## Yang Perlu Dikerjakan
Ubah nama "Palermo" menjadi "Catania" di semua baris di bawah ini tanpa mengubah bagian lain. Mohon jangan sertakan gambar dalam jawaban.

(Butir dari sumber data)
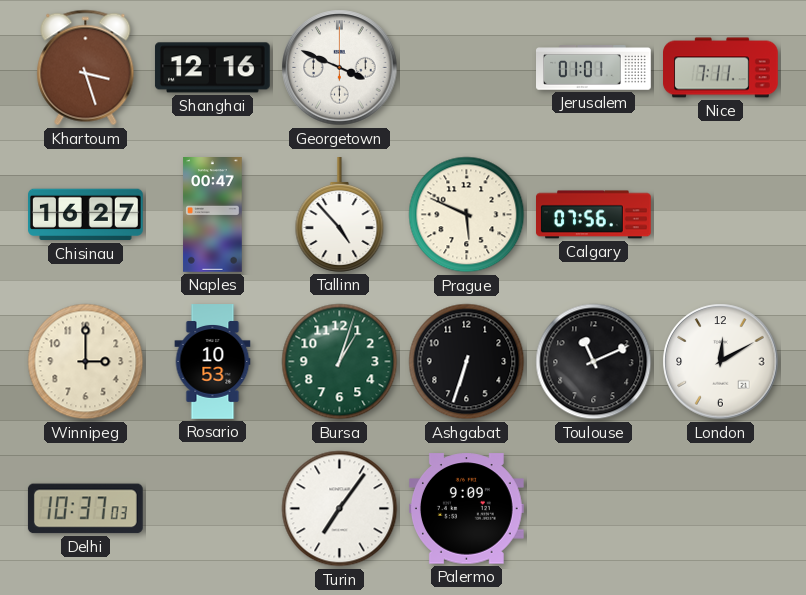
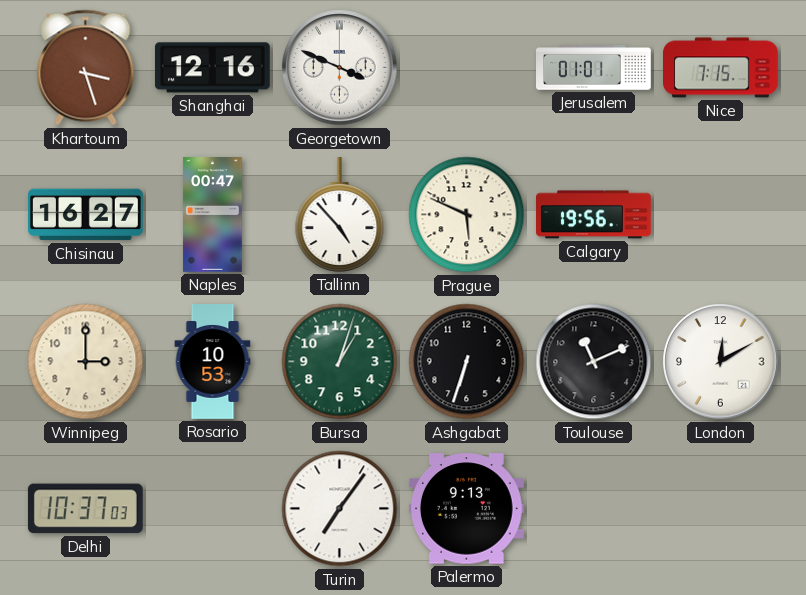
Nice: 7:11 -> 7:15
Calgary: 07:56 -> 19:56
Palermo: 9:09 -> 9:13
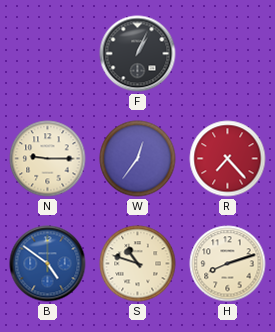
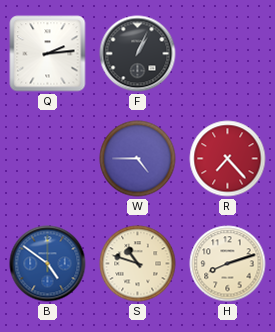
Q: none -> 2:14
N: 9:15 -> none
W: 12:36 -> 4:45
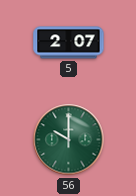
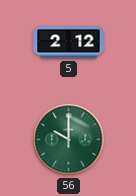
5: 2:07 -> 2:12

## Hasil Tugas
Nice: 7:11 -> 7:15
Calgary: 07:56 -> 19:56
Catania: 9:09 -> 9:13
Q: none -> 2:14
N: 9:15 -> none
W: 12:36 -> 4:45
5: 2:07 -> 2:12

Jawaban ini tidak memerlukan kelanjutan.